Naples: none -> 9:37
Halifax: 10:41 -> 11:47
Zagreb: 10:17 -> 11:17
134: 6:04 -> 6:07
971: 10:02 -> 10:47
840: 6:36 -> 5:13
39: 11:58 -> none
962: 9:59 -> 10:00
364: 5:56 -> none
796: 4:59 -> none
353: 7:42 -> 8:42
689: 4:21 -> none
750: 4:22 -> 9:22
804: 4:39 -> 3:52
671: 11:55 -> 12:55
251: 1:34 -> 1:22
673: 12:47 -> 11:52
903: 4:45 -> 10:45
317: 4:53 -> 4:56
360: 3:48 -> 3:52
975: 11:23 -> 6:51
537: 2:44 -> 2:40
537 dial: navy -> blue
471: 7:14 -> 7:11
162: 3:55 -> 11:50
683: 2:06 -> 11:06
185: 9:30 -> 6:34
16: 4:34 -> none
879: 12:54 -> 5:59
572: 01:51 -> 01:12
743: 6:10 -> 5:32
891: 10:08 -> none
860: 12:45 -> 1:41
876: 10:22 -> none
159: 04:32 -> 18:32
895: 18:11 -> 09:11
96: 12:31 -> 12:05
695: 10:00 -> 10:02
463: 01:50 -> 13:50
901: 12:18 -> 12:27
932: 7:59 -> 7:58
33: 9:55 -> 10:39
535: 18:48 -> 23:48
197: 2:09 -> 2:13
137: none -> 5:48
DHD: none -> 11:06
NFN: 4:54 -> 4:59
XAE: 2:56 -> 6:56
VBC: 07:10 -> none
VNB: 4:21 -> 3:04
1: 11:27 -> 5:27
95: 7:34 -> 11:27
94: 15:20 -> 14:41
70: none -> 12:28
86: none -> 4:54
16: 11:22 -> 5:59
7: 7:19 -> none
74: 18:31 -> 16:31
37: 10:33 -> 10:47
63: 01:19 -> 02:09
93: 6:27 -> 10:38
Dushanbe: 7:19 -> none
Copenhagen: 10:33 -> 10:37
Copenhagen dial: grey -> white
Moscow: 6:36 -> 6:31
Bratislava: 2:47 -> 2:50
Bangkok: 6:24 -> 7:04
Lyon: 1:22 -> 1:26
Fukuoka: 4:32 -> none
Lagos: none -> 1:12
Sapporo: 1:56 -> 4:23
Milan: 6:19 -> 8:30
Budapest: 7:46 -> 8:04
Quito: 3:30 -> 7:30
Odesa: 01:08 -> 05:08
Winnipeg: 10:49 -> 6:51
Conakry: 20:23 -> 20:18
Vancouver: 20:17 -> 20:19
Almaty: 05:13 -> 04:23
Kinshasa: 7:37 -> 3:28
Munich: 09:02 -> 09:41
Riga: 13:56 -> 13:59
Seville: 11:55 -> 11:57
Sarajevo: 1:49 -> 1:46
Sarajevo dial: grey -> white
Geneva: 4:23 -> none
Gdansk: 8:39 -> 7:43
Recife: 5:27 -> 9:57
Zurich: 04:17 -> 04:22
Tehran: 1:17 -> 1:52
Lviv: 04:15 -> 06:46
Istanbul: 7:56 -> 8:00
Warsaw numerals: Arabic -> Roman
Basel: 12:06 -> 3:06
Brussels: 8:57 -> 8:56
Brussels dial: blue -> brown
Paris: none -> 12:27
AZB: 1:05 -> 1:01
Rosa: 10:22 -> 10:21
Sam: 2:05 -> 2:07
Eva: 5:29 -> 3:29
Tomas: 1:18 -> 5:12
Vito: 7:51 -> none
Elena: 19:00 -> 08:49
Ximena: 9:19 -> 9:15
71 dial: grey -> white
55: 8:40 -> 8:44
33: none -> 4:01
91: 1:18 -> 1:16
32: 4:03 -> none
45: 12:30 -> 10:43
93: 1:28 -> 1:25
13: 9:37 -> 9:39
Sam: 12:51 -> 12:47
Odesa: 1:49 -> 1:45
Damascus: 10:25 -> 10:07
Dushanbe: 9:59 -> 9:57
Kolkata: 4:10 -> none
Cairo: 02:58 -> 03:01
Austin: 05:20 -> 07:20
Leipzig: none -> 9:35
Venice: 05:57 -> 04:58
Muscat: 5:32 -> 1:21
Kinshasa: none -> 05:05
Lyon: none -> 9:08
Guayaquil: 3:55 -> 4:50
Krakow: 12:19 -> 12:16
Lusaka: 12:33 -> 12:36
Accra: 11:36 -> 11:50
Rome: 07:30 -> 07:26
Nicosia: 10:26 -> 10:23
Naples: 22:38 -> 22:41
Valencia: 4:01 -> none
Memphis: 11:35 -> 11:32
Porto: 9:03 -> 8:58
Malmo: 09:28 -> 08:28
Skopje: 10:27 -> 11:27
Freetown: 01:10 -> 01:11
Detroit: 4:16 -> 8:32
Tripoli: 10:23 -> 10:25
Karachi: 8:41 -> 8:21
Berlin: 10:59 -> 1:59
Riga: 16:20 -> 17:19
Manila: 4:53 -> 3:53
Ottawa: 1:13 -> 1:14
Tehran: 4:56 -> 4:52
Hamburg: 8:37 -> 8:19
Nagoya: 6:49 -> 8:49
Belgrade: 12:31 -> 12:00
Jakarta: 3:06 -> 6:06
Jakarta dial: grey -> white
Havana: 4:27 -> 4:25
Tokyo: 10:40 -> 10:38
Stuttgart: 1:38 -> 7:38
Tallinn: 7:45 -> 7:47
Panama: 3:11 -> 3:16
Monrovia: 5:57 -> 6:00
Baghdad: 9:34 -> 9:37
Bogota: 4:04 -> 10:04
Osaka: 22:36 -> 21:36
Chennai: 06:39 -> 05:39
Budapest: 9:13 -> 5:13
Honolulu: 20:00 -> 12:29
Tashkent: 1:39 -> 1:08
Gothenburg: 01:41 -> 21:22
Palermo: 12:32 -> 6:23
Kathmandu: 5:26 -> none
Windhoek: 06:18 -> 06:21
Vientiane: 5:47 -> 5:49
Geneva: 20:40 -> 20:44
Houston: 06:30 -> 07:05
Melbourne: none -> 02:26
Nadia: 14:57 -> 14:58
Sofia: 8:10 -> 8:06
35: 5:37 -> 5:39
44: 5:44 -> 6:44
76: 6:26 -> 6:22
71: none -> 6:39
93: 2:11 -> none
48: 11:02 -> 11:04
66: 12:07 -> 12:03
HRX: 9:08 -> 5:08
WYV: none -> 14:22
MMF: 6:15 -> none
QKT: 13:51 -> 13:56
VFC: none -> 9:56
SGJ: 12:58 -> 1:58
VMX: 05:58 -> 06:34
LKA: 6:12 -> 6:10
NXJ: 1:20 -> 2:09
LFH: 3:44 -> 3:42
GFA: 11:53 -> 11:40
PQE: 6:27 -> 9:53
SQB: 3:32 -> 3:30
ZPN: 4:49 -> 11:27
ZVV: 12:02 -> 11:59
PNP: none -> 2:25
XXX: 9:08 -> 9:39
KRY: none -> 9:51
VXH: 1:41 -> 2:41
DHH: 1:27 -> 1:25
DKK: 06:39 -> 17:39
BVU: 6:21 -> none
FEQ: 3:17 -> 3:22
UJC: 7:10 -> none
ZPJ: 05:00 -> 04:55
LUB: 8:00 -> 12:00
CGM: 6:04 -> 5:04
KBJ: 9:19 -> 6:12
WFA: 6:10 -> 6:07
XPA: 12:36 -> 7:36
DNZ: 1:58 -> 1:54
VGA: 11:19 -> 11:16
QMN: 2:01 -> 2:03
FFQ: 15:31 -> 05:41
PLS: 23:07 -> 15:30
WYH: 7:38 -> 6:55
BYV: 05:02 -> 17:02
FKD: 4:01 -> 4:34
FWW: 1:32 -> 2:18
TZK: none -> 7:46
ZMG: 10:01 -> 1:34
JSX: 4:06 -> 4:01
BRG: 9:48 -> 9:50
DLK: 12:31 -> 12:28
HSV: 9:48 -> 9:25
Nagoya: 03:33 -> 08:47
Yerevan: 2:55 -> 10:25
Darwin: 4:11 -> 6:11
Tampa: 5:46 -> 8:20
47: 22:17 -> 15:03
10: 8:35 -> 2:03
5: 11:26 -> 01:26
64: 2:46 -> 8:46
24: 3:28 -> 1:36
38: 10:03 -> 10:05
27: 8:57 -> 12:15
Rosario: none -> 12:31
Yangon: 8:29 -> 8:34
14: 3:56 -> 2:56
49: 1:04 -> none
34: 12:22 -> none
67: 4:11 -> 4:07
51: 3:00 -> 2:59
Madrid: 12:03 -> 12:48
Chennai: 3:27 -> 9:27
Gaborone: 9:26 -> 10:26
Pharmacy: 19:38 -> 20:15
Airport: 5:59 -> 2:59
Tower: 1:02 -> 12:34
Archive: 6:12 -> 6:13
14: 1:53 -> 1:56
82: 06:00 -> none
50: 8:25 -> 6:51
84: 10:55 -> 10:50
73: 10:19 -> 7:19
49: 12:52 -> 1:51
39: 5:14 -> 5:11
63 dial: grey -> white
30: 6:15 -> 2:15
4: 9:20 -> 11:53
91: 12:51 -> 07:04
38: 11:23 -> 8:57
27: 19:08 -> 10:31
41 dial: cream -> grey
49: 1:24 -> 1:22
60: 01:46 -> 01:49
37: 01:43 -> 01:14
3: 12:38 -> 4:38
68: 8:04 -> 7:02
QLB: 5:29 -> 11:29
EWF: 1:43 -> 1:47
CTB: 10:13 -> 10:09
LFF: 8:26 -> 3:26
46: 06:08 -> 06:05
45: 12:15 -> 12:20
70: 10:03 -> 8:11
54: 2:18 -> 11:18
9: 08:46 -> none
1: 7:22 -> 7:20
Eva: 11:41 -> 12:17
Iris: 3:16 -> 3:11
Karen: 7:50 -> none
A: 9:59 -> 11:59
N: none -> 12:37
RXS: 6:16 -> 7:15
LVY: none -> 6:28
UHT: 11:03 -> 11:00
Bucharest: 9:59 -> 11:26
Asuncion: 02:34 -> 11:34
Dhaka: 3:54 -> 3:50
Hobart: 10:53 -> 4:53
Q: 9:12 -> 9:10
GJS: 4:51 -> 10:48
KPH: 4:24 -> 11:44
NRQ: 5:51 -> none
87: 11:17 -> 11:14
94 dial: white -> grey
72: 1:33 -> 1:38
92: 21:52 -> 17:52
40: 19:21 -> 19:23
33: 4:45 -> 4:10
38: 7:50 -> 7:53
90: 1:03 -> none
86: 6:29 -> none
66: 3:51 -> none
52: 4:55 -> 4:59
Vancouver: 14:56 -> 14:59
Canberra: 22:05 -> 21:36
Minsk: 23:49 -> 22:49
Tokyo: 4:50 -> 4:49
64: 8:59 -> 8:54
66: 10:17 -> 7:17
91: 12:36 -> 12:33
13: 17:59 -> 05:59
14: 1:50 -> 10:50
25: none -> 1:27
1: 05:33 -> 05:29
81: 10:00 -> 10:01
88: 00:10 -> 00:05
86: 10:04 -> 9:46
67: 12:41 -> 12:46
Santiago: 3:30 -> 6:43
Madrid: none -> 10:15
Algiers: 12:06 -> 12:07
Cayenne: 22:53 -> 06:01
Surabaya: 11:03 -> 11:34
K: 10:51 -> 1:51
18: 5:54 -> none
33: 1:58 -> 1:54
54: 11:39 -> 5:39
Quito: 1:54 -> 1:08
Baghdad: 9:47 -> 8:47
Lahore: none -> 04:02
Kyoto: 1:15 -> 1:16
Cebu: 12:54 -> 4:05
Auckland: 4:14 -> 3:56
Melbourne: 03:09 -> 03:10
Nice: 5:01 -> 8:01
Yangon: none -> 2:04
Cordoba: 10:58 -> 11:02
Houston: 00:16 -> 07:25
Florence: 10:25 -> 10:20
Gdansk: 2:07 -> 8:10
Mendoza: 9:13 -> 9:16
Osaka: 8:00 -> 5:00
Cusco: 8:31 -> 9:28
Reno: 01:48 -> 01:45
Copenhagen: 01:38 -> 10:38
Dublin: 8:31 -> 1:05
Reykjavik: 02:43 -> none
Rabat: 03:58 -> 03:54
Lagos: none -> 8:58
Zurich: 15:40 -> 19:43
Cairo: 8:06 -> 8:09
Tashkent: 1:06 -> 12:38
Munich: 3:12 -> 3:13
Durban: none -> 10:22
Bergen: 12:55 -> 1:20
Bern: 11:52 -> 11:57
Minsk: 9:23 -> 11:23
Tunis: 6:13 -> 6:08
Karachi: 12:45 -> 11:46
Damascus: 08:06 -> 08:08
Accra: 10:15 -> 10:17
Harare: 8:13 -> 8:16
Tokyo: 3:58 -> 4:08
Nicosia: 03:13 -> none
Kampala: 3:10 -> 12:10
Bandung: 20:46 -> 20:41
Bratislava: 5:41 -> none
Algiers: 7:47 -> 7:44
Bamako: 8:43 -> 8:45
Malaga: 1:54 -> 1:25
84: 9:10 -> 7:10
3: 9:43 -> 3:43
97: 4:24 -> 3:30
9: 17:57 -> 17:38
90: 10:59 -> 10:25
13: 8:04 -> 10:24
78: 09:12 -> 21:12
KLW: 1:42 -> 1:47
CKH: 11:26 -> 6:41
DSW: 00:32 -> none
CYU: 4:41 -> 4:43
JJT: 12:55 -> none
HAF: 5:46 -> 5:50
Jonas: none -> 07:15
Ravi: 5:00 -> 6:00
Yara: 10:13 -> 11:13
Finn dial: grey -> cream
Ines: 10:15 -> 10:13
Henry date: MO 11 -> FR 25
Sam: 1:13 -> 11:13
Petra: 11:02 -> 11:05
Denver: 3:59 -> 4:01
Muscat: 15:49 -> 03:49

* **EXERCISE DESCRIPTION**: Reproduce the records verbatim from the first line down to and including the line that contains "Lagos: none -> 1:12".

* **ANSWER**:
Naples: none -> 9:37
Halifax: 10:41 -> 11:47
Zagreb: 10:17 -> 11:17
134: 6:04 -> 6:07
971: 10:02 -> 10:47
840: 6:36 -> 5:13
39: 11:58 -> none
962: 9:59 -> 10:00
364: 5:56 -> none
796: 4:59 -> none
353: 7:42 -> 8:42
689: 4:21 -> none
750: 4:22 -> 9:22
804: 4:39 -> 3:52
671: 11:55 -> 12:55
251: 1:34 -> 1:22
673: 12:47 -> 11:52
903: 4:45 -> 10:45
317: 4:53 -> 4:56
360: 3:48 -> 3:52
975: 11:23 -> 6:51
537: 2:44 -> 2:40
537 dial: navy -> blue
471: 7:14 -> 7:11
162: 3:55 -> 11:50
683: 2:06 -> 11:06
185: 9:30 -> 6:34
16: 4:34 -> none
879: 12:54 -> 5:59
572: 01:51 -> 01:12
743: 6:10 -> 5:32
891: 10:08 -> none
860: 12:45 -> 1:41
876: 10:22 -> none
159: 04:32 -> 18:32
895: 18:11 -> 09:11
96: 12:31 -> 12:05
695: 10:00 -> 10:02
463: 01:50 -> 13:50
901: 12:18 -> 12:27
932: 7:59 -> 7:58
33: 9:55 -> 10:39
535: 18:48 -> 23:48
197: 2:09 -> 2:13
137: none -> 5:48
DHD: none -> 11:06
NFN: 4:54 -> 4:59
XAE: 2:56 -> 6:56
VBC: 07:10 -> none
VNB: 4:21 -> 3:04
1: 11:27 -> 5:27
95: 7:34 -> 11:27
94: 15:20 -> 14:41
70: none -> 12:28
86: none -> 4:54
16: 11:22 -> 5:59
7: 7:19 -> none
74: 18:31 -> 16:31
37: 10:33 -> 10:47
63: 01:19 -> 02:09
93: 6:27 -> 10:38
Dushanbe: 7:19 -> none
Copenhagen: 10:33 -> 10:37
Copenhagen dial: grey -> white
Moscow: 6:36 -> 6:31
Bratislava: 2:47 -> 2:50
Bangkok: 6:24 -> 7:04
Lyon: 1:22 -> 1:26
Fukuoka: 4:32 -> none
Lagos: none -> 1:12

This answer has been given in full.